Brief
Your task is to repeat the lines below exactly, excluding any pictures they contain.

Spatial reasoning data
'''
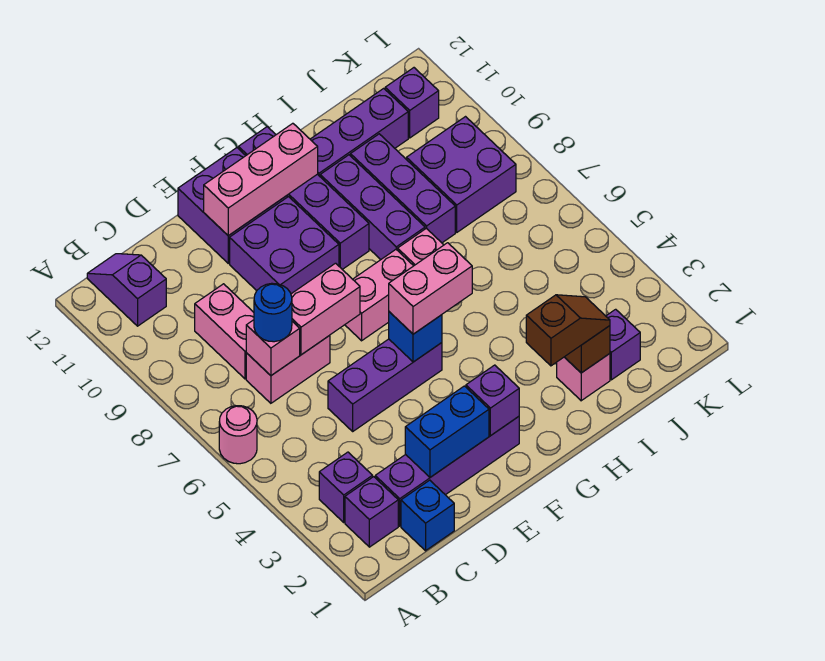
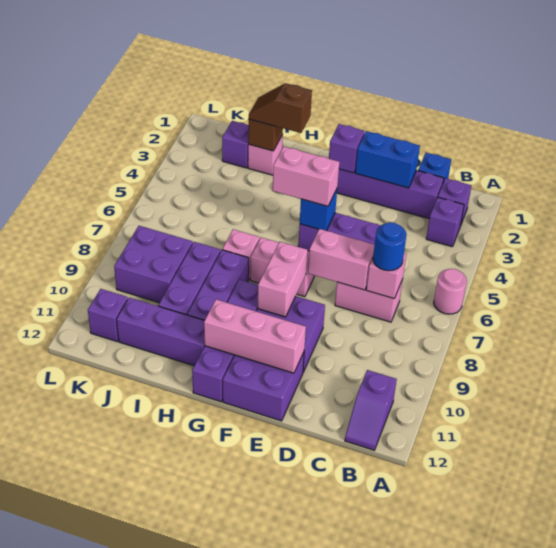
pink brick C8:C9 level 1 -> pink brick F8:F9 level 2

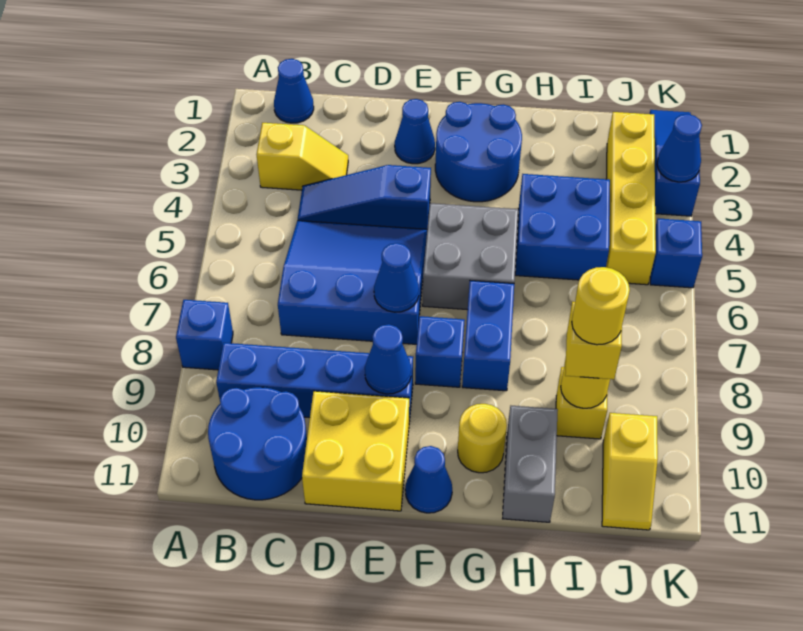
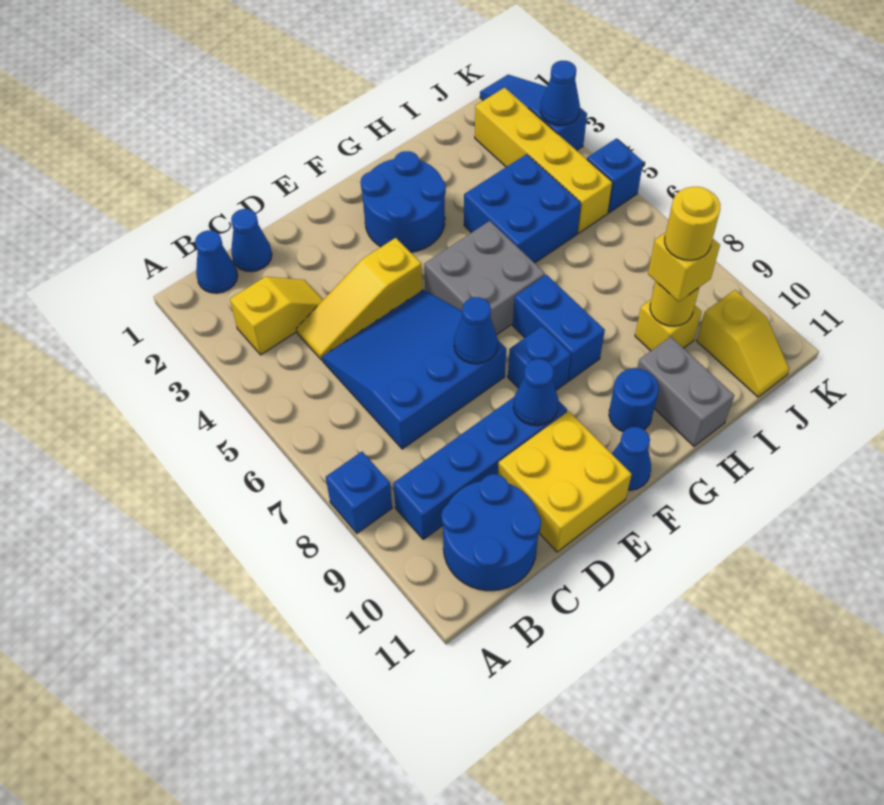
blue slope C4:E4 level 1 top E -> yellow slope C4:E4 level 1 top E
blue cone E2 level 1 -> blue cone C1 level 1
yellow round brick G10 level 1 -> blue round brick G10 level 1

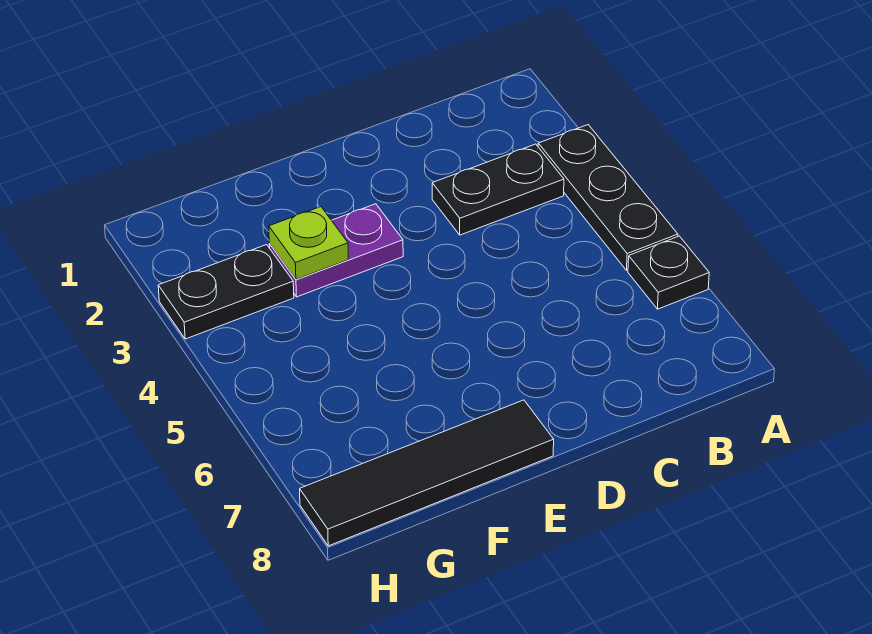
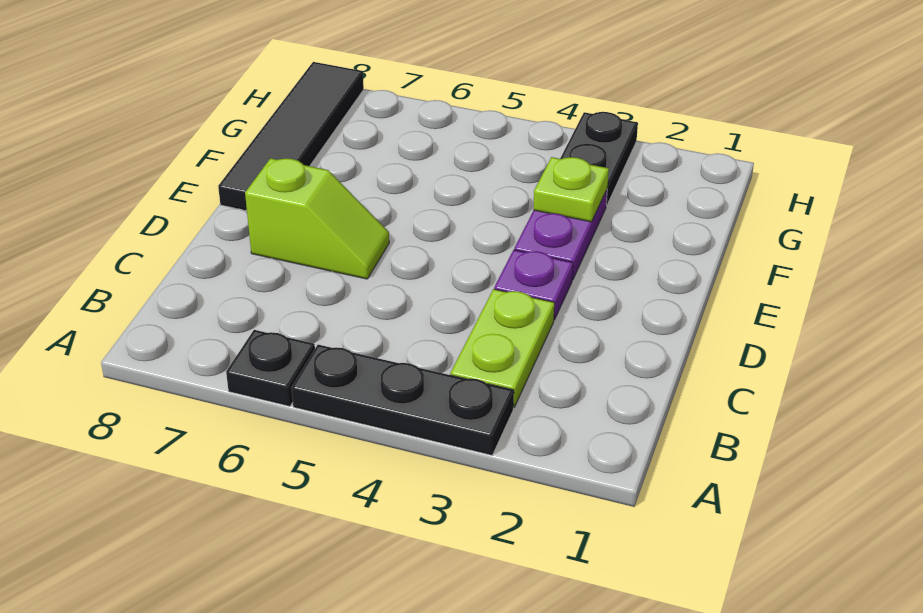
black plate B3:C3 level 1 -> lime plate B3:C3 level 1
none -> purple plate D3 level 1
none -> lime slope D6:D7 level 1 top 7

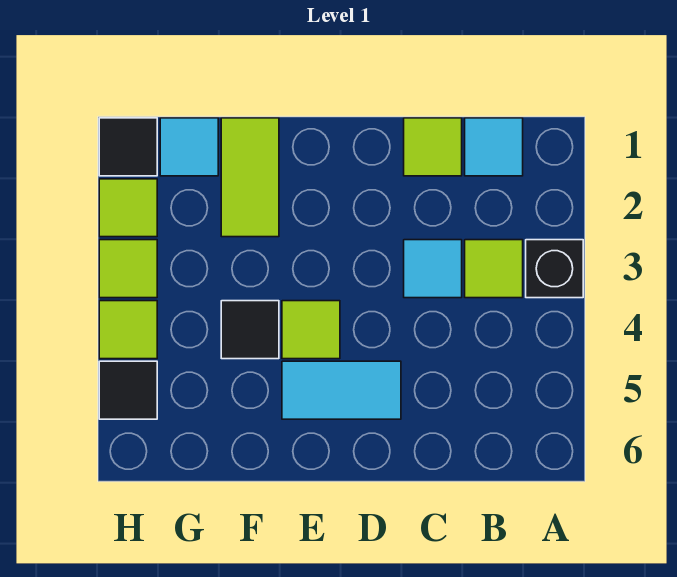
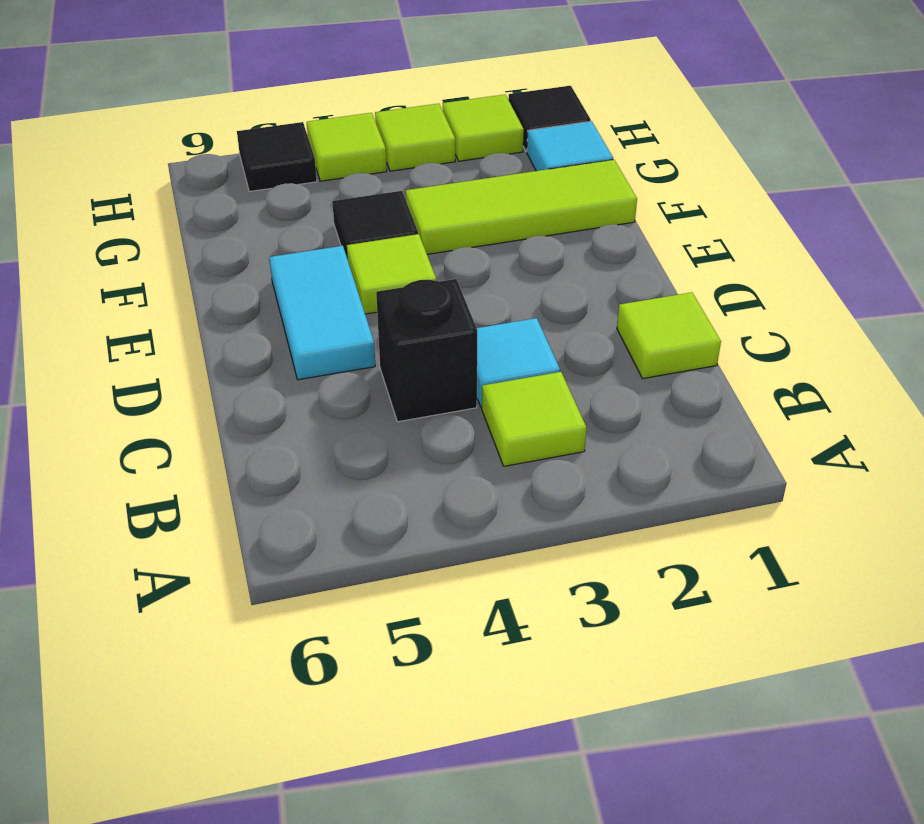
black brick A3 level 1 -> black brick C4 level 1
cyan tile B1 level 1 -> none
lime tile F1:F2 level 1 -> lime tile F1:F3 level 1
'''
Answer area
pink brick C8:C9 level 1 -> pink brick F8:F9 level 2

blue slope C4:E4 level 1 top E -> yellow slope C4:E4 level 1 top E
blue cone E2 level 1 -> blue cone C1 level 1
yellow round brick G10 level 1 -> blue round brick G10 level 1

black plate B3:C3 level 1 -> lime plate B3:C3 level 1
none -> purple plate D3 level 1
none -> lime slope D6:D7 level 1 top 7

black brick A3 level 1 -> black brick C4 level 1
cyan tile B1 level 1 -> none
lime tile F1:F2 level 1 -> lime tile F1:F3 level 1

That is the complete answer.